**Dataset content:**
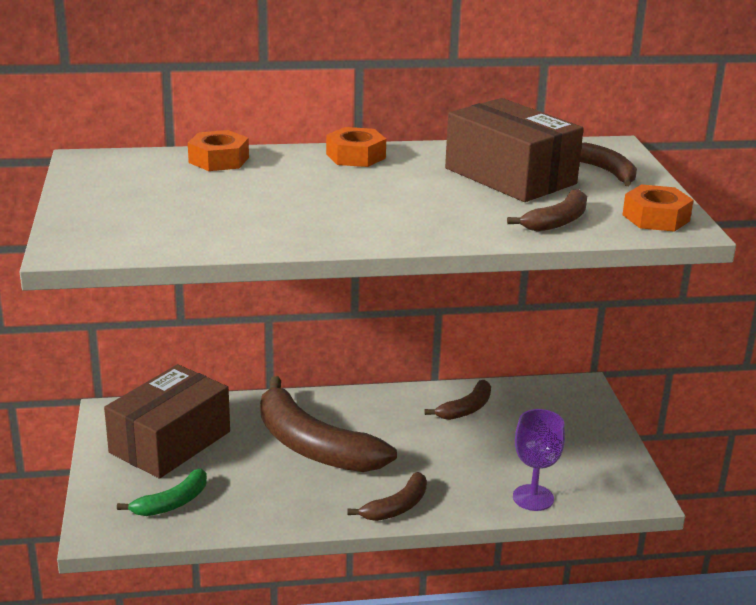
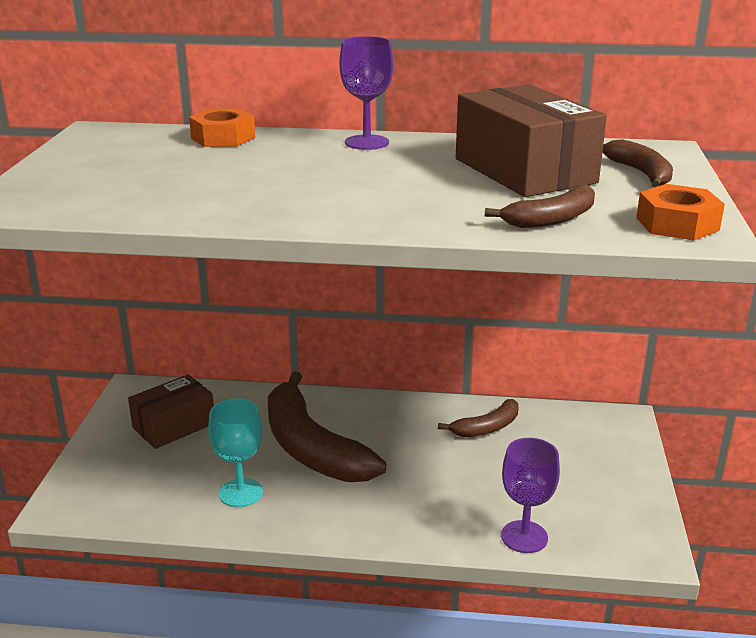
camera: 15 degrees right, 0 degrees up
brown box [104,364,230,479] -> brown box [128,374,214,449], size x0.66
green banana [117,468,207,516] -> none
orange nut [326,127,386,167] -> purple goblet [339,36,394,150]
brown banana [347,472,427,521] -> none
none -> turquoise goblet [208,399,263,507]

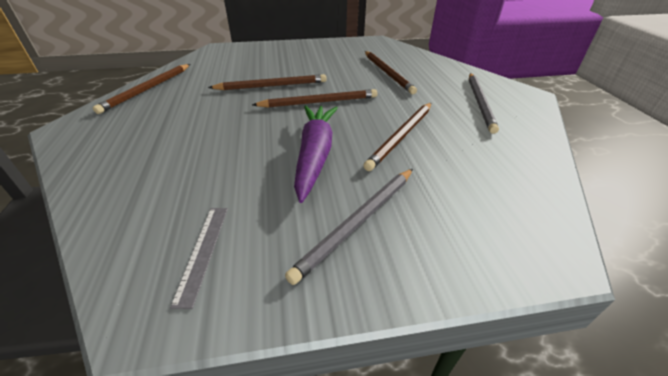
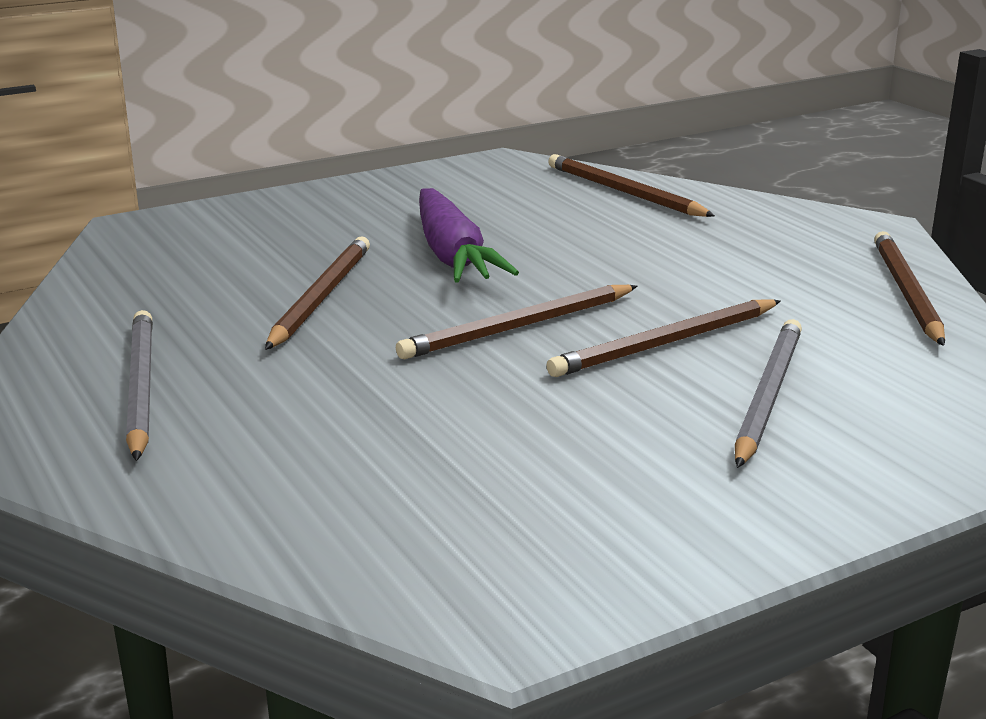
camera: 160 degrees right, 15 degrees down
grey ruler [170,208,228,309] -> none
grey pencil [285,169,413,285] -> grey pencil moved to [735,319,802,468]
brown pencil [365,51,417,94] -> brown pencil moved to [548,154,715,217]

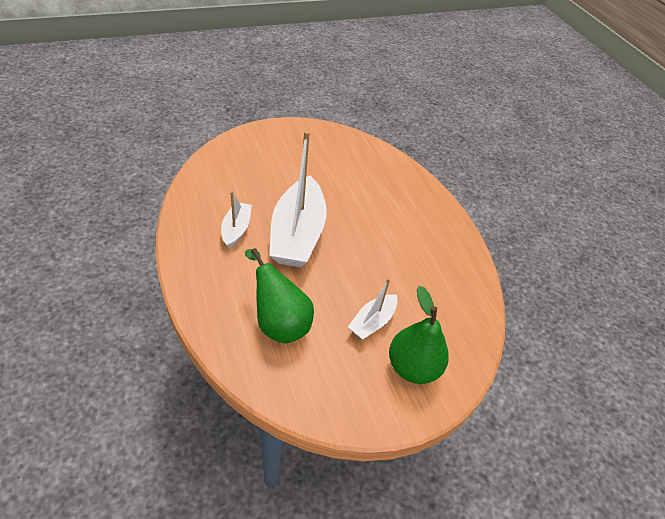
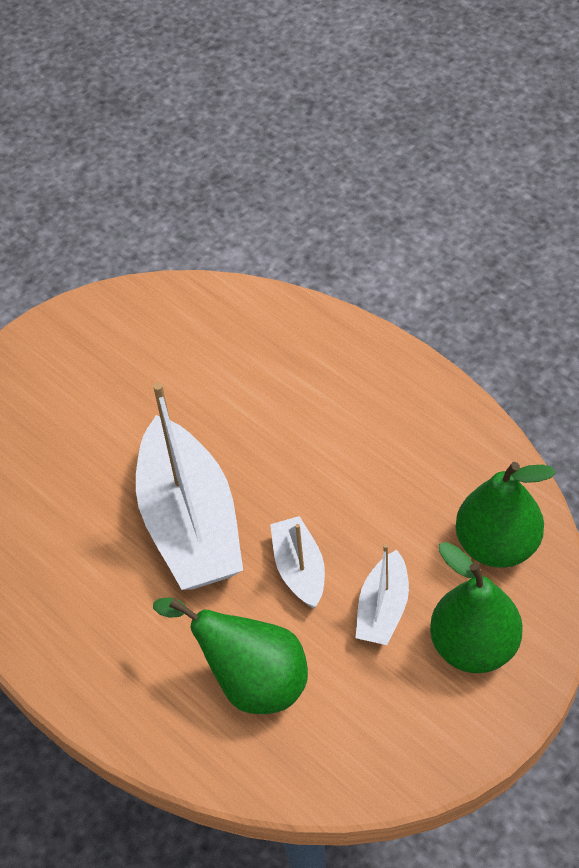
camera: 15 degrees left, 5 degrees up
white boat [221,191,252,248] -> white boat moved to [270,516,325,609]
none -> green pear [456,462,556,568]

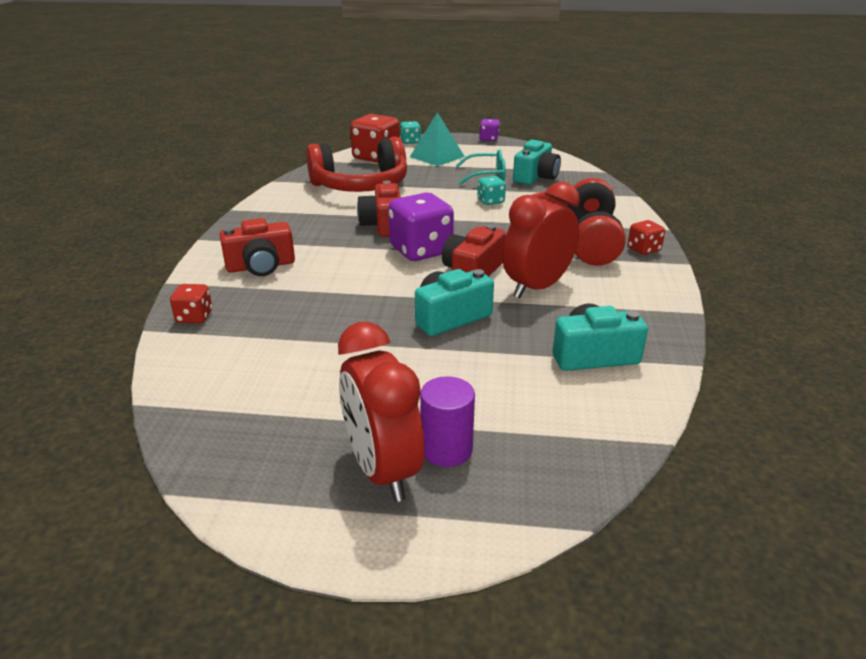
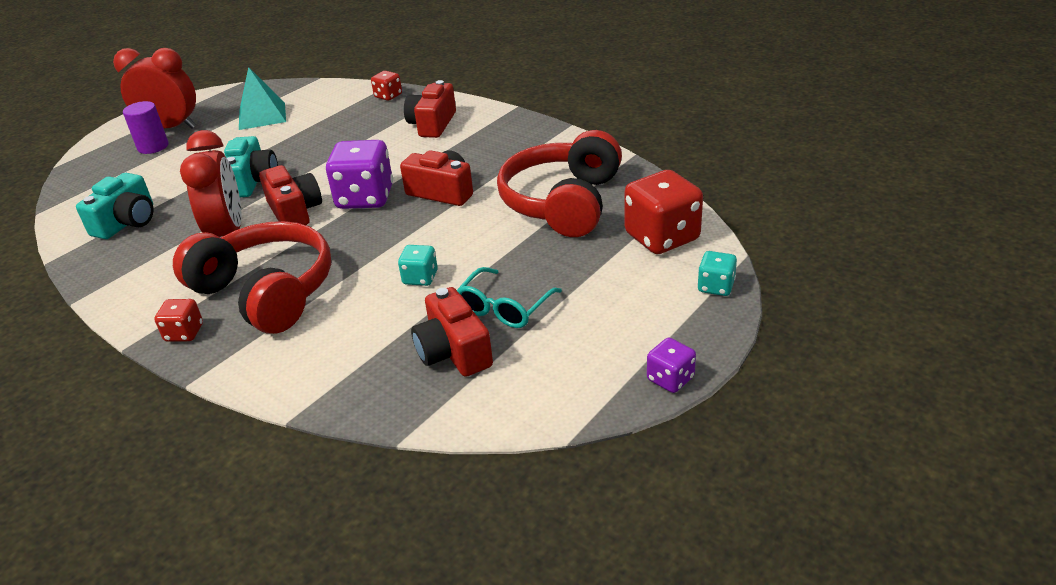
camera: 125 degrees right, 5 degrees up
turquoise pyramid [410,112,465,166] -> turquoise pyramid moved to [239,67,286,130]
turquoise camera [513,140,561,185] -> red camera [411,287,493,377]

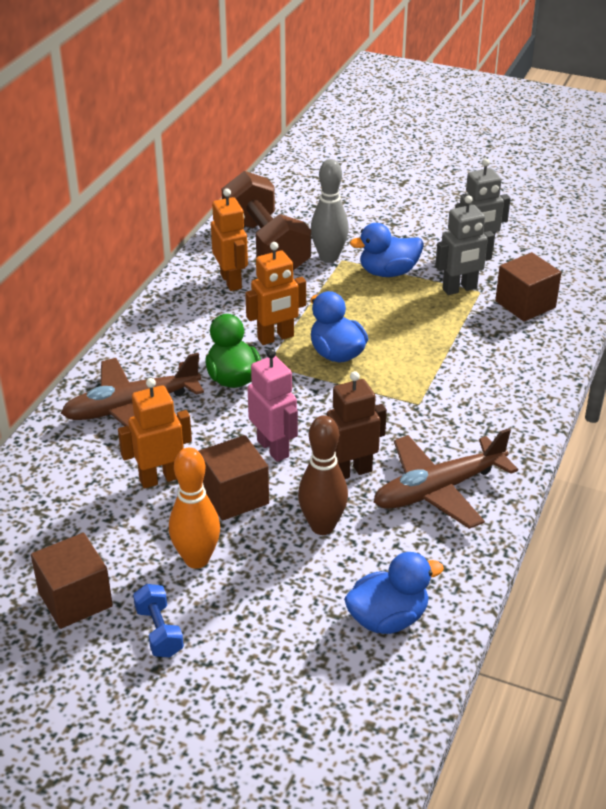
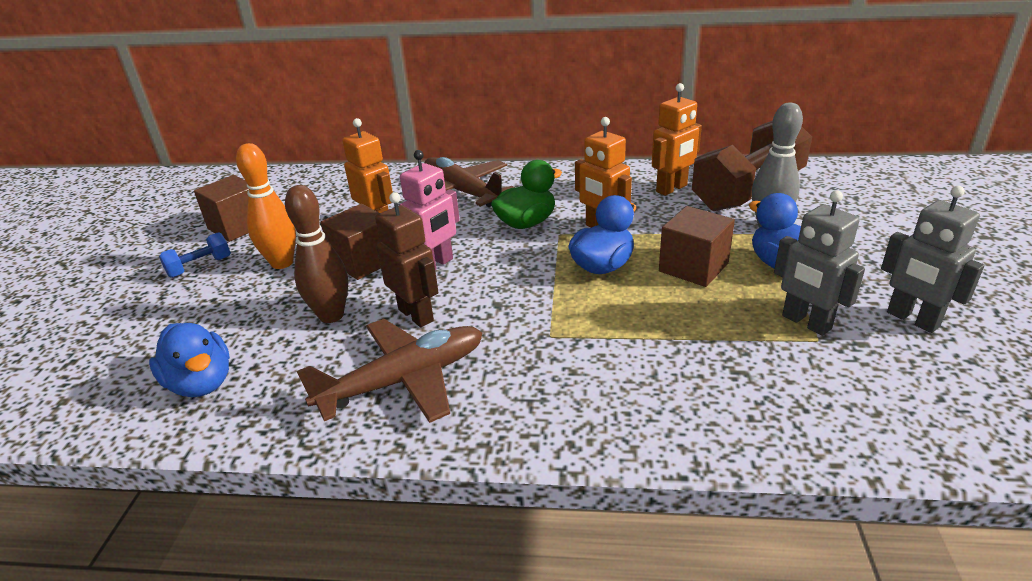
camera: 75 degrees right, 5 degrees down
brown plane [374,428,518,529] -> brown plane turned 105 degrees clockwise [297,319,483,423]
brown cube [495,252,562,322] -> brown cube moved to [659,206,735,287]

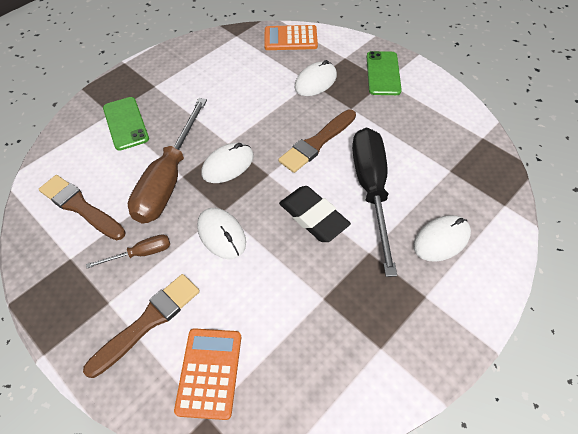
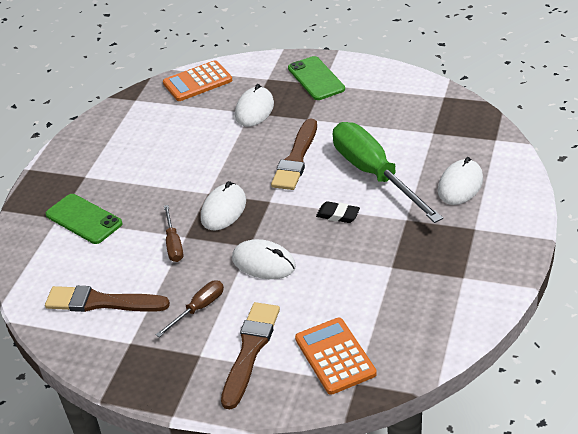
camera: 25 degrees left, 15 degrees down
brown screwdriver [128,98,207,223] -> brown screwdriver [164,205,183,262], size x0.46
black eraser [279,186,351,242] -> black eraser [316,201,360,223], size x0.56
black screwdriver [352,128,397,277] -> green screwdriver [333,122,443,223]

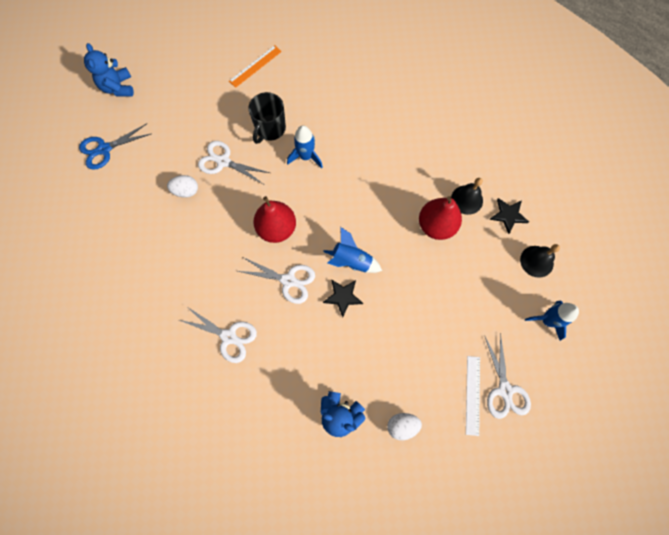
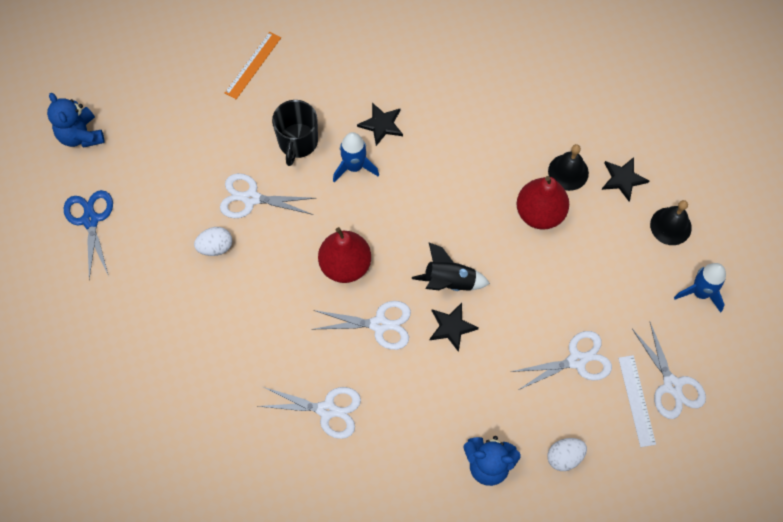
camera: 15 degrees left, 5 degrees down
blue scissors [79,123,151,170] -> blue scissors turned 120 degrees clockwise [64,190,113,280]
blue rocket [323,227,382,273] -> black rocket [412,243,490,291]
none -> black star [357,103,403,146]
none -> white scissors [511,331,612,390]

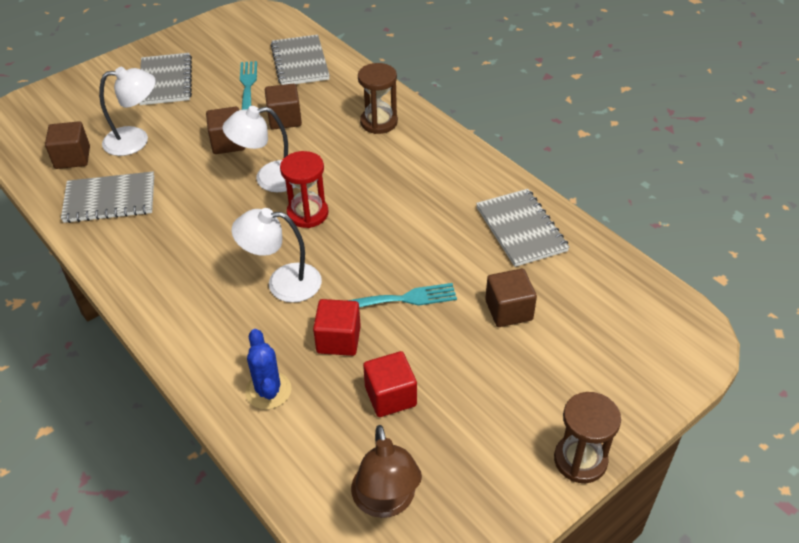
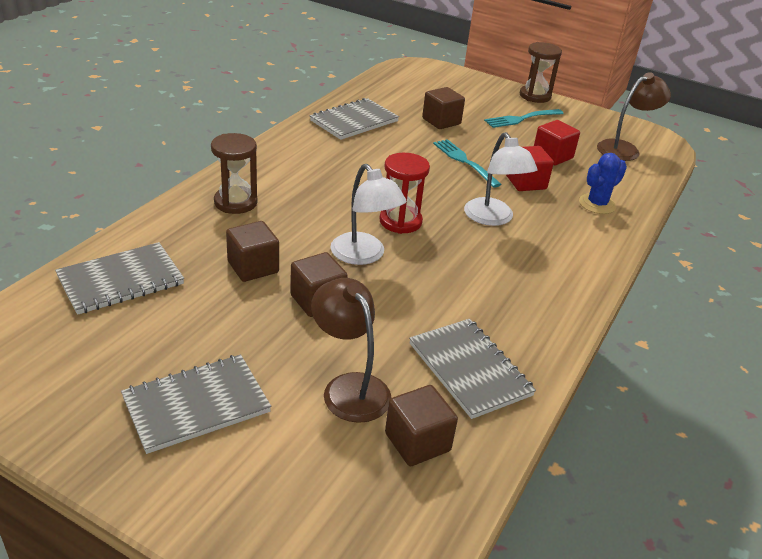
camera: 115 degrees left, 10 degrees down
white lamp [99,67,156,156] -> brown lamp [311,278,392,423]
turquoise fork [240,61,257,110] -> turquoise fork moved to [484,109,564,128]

**Work to be completed:**
All lines from the start of the entries above through the line containing "brown banana [347,472,427,521] -> none" are to be given again exactly; the pictures are not.

**Completed task:**
camera: 15 degrees right, 0 degrees up
brown box [104,364,230,479] -> brown box [128,374,214,449], size x0.66
green banana [117,468,207,516] -> none
orange nut [326,127,386,167] -> purple goblet [339,36,394,150]
brown banana [347,472,427,521] -> none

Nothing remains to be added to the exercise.